#### [ASSIGNED TASK]
Whenever a line of the material contains the string "VEXT", it should be copied.

** SUPPLIED DATA follows **

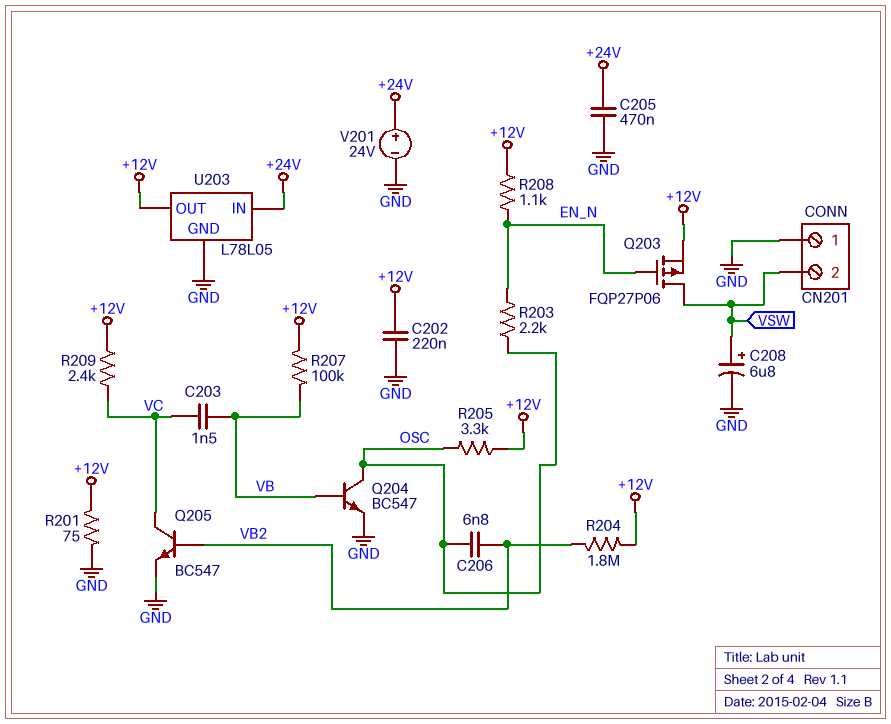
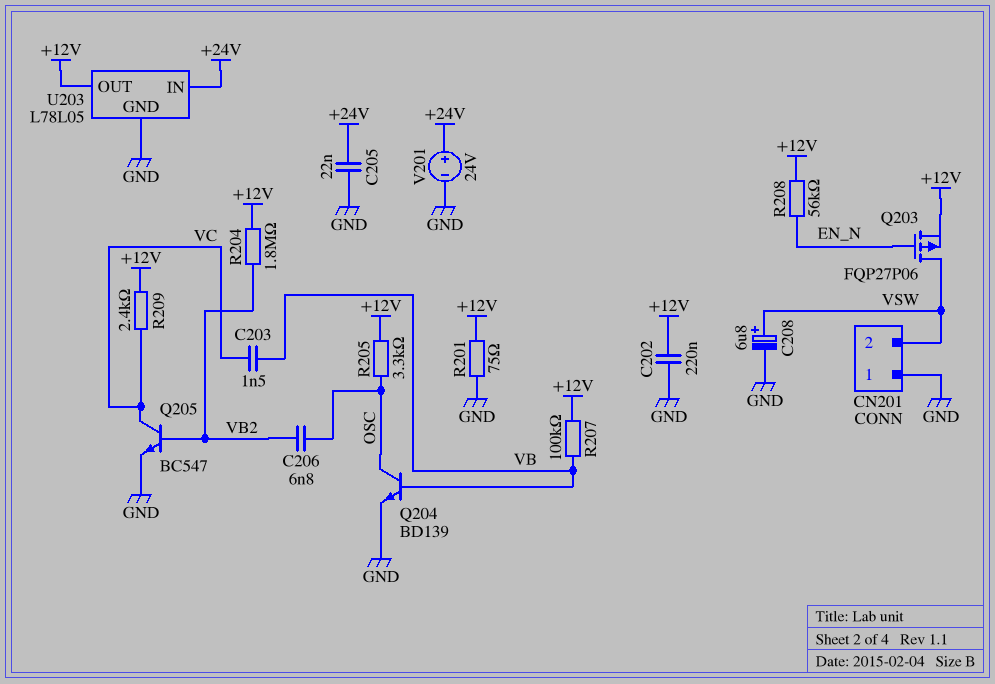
C205: 470nF (+24V, GND) -> 22nF (+24V, GND)
Q204: NPN BC547 (B VB, C OSC, E GND) -> NPN BD139 (B VB, C OSC, E GND)
R203: 2.2k (EN_N, OSC) -> none
R208: 1.1k (+12V, EN_N) -> 56k (+12V, EN_N)

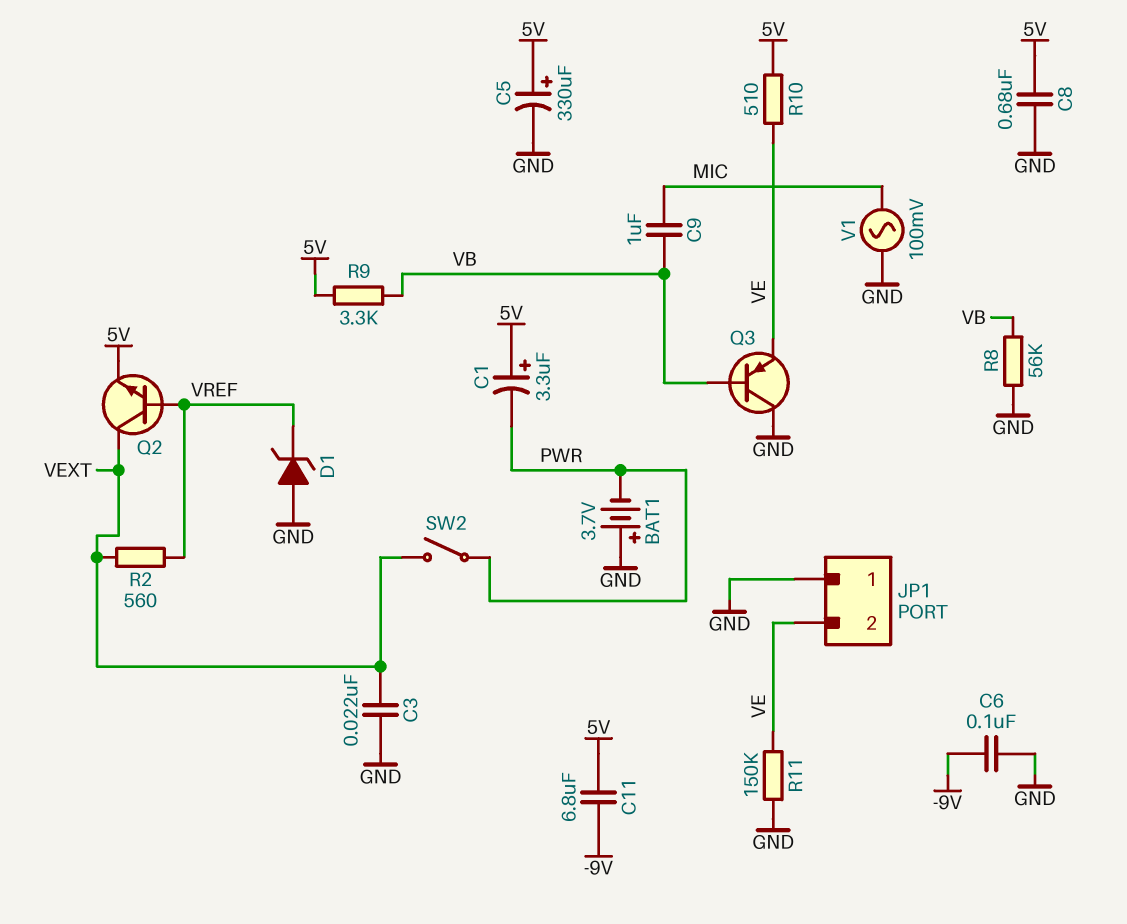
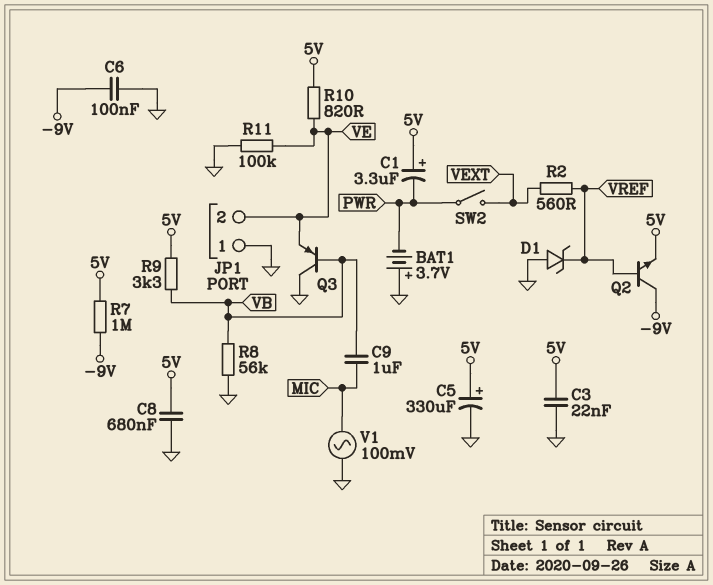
C3: 22nF (GND, VEXT) -> 22nF (5V, GND)
C11: 6.8uF (-9V, 5V) -> none
Q2: NPN (B VREF, C VEXT, E 5V) -> NPN (B VREF, C -9V, E 5V)
R7: none -> 1M (-9V, 5V)
R10: 510 (5V, VE) -> 820 (5V, VE)
R11: 150k (GND, VE) -> 100k (GND, VE)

** End of SUPPLIED DATA **

#### [EXERCISE RESULT]
C3: 22nF (GND, VEXT) -> 22nF (5V, GND)
Q2: NPN (B VREF, C VEXT, E 5V) -> NPN (B VREF, C -9V, E 5V)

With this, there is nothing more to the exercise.